╭──

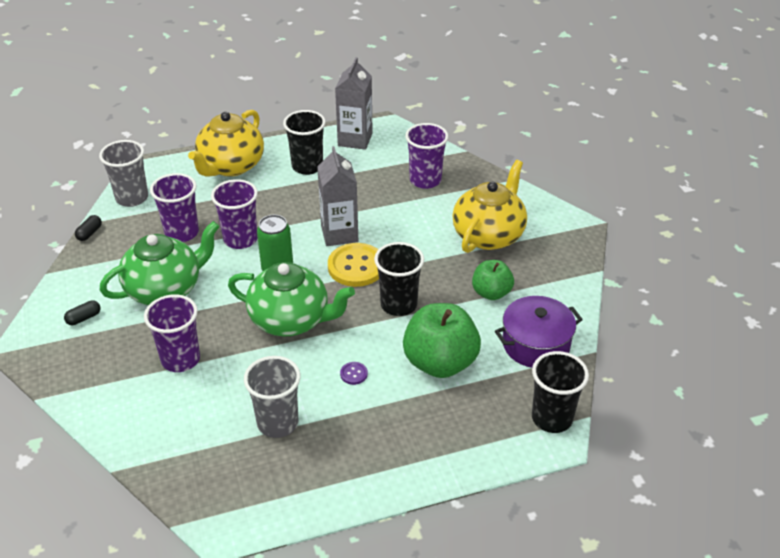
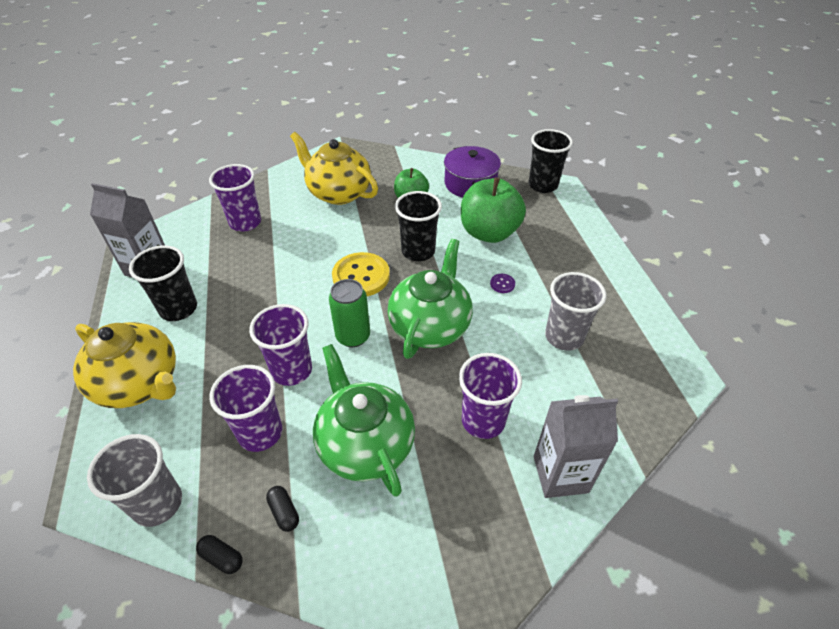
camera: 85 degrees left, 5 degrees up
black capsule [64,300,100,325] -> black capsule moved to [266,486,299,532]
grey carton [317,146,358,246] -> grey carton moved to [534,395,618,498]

╰──
╭──

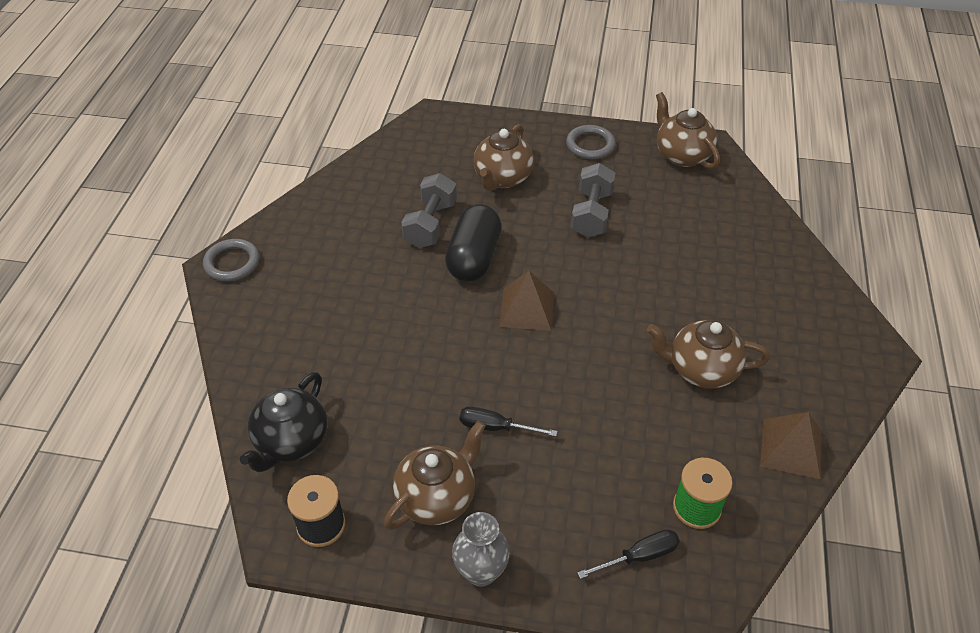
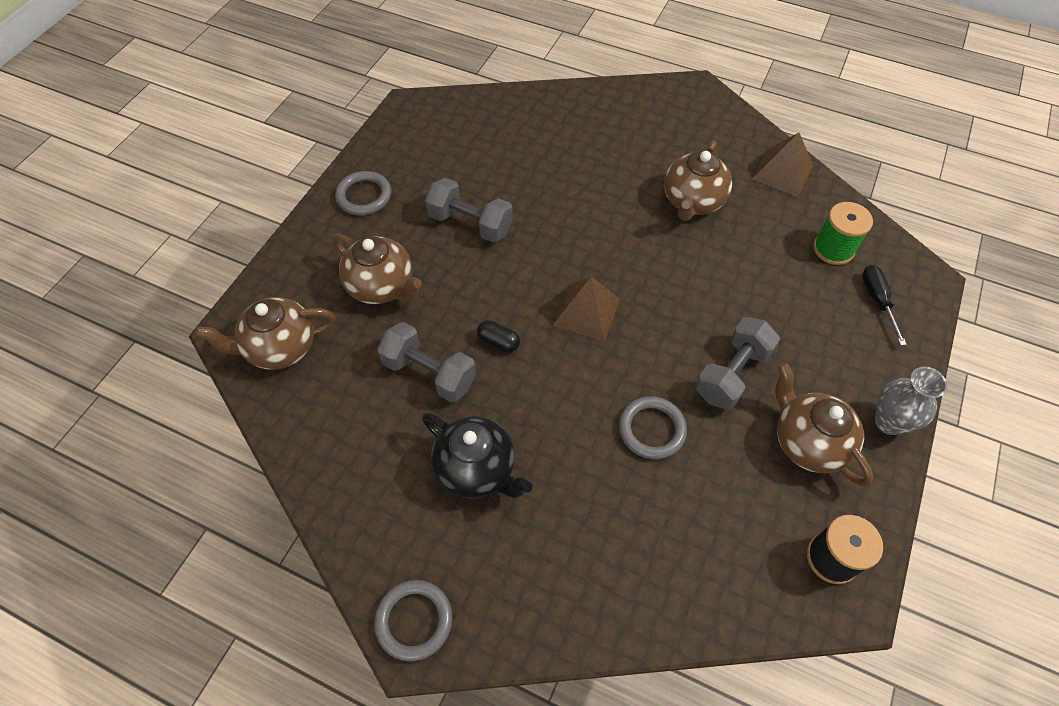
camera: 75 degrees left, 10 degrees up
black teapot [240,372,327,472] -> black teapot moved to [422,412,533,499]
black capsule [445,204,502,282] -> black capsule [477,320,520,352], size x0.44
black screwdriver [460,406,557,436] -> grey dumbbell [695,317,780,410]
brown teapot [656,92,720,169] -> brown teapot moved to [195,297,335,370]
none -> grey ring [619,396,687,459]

╰──

#### [Try it]
Which lines run from the one holding "black teapot [240,372,327,472]" through the one holding "none -> grey ring [619,396,687,459]" in the records above? Repeat them exactly, both included, and nothing more.

#### [Response area]
black teapot [240,372,327,472] -> black teapot moved to [422,412,533,499]
black capsule [445,204,502,282] -> black capsule [477,320,520,352], size x0.44
black screwdriver [460,406,557,436] -> grey dumbbell [695,317,780,410]
brown teapot [656,92,720,169] -> brown teapot moved to [195,297,335,370]
none -> grey ring [619,396,687,459]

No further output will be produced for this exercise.